» DATA RECORDS:
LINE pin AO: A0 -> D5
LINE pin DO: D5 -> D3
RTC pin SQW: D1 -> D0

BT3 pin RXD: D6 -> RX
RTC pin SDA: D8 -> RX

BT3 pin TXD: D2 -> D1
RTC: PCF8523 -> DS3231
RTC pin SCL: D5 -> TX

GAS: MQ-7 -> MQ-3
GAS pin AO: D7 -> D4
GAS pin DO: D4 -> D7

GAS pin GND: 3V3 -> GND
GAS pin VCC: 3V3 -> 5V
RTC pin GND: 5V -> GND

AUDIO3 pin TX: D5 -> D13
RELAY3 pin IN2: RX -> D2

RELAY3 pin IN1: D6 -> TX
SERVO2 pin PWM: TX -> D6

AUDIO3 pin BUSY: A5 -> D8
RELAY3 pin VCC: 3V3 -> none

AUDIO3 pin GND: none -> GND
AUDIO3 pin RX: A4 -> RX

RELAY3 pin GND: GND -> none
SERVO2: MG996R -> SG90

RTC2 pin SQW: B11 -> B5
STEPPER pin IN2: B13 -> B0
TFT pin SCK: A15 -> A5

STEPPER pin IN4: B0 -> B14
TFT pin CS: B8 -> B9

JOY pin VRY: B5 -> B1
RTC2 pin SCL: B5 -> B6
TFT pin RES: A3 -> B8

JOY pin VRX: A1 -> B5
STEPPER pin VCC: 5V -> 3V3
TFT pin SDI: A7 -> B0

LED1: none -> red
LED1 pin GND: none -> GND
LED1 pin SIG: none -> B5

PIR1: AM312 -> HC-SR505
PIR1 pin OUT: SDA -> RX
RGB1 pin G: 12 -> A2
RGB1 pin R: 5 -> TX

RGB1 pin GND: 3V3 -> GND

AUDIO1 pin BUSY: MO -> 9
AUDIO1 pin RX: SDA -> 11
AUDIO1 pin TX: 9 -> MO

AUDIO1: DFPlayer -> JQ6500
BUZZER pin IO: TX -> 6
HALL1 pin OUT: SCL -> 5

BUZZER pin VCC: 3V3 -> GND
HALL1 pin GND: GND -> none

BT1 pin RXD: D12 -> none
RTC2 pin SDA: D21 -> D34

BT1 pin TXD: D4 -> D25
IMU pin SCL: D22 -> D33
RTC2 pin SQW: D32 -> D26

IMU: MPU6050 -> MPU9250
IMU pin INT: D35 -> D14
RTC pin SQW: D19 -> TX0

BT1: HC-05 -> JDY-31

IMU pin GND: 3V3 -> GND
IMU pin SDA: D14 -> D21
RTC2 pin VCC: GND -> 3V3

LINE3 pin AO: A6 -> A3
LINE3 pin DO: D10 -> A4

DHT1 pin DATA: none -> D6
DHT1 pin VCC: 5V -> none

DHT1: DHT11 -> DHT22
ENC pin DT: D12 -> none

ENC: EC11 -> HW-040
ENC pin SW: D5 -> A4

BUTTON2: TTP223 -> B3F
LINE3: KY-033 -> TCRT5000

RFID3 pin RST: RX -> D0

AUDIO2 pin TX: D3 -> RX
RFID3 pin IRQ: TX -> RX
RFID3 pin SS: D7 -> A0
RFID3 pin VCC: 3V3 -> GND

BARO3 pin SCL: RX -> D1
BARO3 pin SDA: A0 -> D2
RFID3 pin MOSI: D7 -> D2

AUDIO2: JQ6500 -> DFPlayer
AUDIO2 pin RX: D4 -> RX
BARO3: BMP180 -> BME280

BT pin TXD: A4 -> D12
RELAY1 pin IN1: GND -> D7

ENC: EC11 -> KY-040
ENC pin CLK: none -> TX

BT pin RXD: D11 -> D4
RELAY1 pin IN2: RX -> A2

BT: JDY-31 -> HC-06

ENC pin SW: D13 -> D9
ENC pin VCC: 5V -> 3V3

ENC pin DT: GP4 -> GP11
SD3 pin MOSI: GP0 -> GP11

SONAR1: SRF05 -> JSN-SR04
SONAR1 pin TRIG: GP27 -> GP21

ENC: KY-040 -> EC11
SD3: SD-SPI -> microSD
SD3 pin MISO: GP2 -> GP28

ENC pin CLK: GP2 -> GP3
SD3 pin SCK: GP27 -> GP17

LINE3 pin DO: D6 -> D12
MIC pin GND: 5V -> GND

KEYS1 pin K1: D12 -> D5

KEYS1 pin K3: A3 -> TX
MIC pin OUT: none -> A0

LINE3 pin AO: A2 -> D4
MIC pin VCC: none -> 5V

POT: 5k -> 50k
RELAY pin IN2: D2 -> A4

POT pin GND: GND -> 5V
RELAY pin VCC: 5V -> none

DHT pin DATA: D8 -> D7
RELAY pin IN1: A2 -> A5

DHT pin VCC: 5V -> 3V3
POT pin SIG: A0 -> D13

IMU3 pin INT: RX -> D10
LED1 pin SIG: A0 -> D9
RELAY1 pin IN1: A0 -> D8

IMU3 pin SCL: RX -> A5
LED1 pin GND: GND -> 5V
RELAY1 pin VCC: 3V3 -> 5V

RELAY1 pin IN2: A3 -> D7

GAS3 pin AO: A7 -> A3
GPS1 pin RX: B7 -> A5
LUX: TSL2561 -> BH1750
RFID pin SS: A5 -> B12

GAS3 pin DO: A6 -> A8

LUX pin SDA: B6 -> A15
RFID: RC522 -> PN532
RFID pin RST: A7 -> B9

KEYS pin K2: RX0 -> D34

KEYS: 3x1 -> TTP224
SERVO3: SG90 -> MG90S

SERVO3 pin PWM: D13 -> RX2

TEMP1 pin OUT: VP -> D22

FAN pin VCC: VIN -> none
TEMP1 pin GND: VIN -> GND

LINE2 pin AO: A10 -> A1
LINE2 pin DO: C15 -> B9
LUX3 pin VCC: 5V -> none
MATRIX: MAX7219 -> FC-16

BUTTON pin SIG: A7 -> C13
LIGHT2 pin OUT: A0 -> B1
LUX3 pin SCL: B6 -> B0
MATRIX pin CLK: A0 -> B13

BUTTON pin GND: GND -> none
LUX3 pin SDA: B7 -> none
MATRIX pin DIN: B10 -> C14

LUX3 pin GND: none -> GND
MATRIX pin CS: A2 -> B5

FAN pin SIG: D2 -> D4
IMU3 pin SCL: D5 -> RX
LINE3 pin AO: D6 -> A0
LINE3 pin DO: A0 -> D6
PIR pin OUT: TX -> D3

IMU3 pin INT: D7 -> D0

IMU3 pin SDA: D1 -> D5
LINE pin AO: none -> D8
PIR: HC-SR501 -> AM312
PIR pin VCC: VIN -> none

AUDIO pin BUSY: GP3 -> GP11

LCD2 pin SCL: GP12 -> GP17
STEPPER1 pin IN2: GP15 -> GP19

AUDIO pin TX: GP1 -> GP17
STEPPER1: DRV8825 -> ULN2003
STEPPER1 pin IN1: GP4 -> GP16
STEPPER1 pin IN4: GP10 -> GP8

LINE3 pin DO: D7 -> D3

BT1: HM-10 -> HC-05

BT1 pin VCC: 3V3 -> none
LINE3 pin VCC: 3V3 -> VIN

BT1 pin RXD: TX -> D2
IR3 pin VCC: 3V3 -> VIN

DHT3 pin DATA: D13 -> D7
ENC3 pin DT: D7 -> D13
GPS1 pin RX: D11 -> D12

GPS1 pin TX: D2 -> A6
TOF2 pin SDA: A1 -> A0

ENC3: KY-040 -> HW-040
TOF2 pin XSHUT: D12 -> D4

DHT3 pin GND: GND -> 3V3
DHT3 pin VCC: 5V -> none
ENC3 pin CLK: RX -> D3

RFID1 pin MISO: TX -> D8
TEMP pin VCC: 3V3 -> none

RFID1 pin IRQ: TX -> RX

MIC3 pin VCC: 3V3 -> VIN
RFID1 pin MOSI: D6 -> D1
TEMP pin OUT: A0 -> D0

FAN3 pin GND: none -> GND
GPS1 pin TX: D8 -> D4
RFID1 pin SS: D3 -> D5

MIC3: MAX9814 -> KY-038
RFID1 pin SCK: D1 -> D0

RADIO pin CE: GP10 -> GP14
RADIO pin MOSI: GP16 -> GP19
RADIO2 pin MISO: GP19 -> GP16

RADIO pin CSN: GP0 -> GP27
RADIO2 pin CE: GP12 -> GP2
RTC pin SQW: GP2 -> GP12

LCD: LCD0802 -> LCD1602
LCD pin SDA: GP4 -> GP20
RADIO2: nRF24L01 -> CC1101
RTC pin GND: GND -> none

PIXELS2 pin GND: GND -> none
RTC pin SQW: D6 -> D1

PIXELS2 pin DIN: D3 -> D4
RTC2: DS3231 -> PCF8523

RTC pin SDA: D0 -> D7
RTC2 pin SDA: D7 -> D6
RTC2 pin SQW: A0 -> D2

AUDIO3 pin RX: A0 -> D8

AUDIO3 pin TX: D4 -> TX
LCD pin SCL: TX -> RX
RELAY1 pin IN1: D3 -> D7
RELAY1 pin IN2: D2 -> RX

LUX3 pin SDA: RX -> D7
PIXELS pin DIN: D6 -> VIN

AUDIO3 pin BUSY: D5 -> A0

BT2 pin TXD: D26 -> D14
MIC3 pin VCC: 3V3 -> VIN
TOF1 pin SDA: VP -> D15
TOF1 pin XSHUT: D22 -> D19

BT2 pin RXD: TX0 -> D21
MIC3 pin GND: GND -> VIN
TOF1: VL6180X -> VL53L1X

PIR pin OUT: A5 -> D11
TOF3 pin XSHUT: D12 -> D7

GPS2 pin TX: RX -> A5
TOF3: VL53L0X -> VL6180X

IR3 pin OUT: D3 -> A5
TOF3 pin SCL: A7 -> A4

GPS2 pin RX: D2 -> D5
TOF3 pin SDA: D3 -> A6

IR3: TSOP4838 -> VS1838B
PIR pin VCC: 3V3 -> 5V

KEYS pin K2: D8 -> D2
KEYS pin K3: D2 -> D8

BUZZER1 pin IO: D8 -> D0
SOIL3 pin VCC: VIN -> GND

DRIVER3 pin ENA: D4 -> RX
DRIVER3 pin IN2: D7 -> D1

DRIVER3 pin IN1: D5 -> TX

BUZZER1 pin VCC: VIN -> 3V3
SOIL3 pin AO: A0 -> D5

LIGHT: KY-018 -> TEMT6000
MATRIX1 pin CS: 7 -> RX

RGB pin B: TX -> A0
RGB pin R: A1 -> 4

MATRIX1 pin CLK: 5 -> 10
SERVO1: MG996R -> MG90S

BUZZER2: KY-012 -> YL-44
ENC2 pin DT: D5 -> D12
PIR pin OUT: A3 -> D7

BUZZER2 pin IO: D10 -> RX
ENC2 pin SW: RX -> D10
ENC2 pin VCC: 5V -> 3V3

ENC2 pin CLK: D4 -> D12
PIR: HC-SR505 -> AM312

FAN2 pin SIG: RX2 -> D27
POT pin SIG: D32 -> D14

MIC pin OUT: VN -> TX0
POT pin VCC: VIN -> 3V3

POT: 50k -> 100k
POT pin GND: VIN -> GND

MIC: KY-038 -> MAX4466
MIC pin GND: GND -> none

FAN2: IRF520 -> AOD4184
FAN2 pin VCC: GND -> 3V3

» TASK TO CARRY OUT:
From the line containing "RADIO pin CSN: GP0 -> GP27" through the last line of the records above, reproduce every line exactly.

» WORKED SOLUTION:
RADIO pin CSN: GP0 -> GP27
RADIO2 pin CE: GP12 -> GP2
RTC pin SQW: GP2 -> GP12

LCD: LCD0802 -> LCD1602
LCD pin SDA: GP4 -> GP20
RADIO2: nRF24L01 -> CC1101
RTC pin GND: GND -> none

PIXELS2 pin GND: GND -> none
RTC pin SQW: D6 -> D1

PIXELS2 pin DIN: D3 -> D4
RTC2: DS3231 -> PCF8523

RTC pin SDA: D0 -> D7
RTC2 pin SDA: D7 -> D6
RTC2 pin SQW: A0 -> D2

AUDIO3 pin RX: A0 -> D8

AUDIO3 pin TX: D4 -> TX
LCD pin SCL: TX -> RX
RELAY1 pin IN1: D3 -> D7
RELAY1 pin IN2: D2 -> RX

LUX3 pin SDA: RX -> D7
PIXELS pin DIN: D6 -> VIN

AUDIO3 pin BUSY: D5 -> A0

BT2 pin TXD: D26 -> D14
MIC3 pin VCC: 3V3 -> VIN
TOF1 pin SDA: VP -> D15
TOF1 pin XSHUT: D22 -> D19

BT2 pin RXD: TX0 -> D21
MIC3 pin GND: GND -> VIN
TOF1: VL6180X -> VL53L1X

PIR pin OUT: A5 -> D11
TOF3 pin XSHUT: D12 -> D7

GPS2 pin TX: RX -> A5
TOF3: VL53L0X -> VL6180X

IR3 pin OUT: D3 -> A5
TOF3 pin SCL: A7 -> A4

GPS2 pin RX: D2 -> D5
TOF3 pin SDA: D3 -> A6

IR3: TSOP4838 -> VS1838B
PIR pin VCC: 3V3 -> 5V

KEYS pin K2: D8 -> D2
KEYS pin K3: D2 -> D8

BUZZER1 pin IO: D8 -> D0
SOIL3 pin VCC: VIN -> GND

DRIVER3 pin ENA: D4 -> RX
DRIVER3 pin IN2: D7 -> D1

DRIVER3 pin IN1: D5 -> TX

BUZZER1 pin VCC: VIN -> 3V3
SOIL3 pin AO: A0 -> D5

LIGHT: KY-018 -> TEMT6000
MATRIX1 pin CS: 7 -> RX

RGB pin B: TX -> A0
RGB pin R: A1 -> 4

MATRIX1 pin CLK: 5 -> 10
SERVO1: MG996R -> MG90S

BUZZER2: KY-012 -> YL-44
ENC2 pin DT: D5 -> D12
PIR pin OUT: A3 -> D7

BUZZER2 pin IO: D10 -> RX
ENC2 pin SW: RX -> D10
ENC2 pin VCC: 5V -> 3V3

ENC2 pin CLK: D4 -> D12
PIR: HC-SR505 -> AM312

FAN2 pin SIG: RX2 -> D27
POT pin SIG: D32 -> D14

MIC pin OUT: VN -> TX0
POT pin VCC: VIN -> 3V3

POT: 50k -> 100k
POT pin GND: VIN -> GND

MIC: KY-038 -> MAX4466
MIC pin GND: GND -> none

FAN2: IRF520 -> AOD4184
FAN2 pin VCC: GND -> 3V3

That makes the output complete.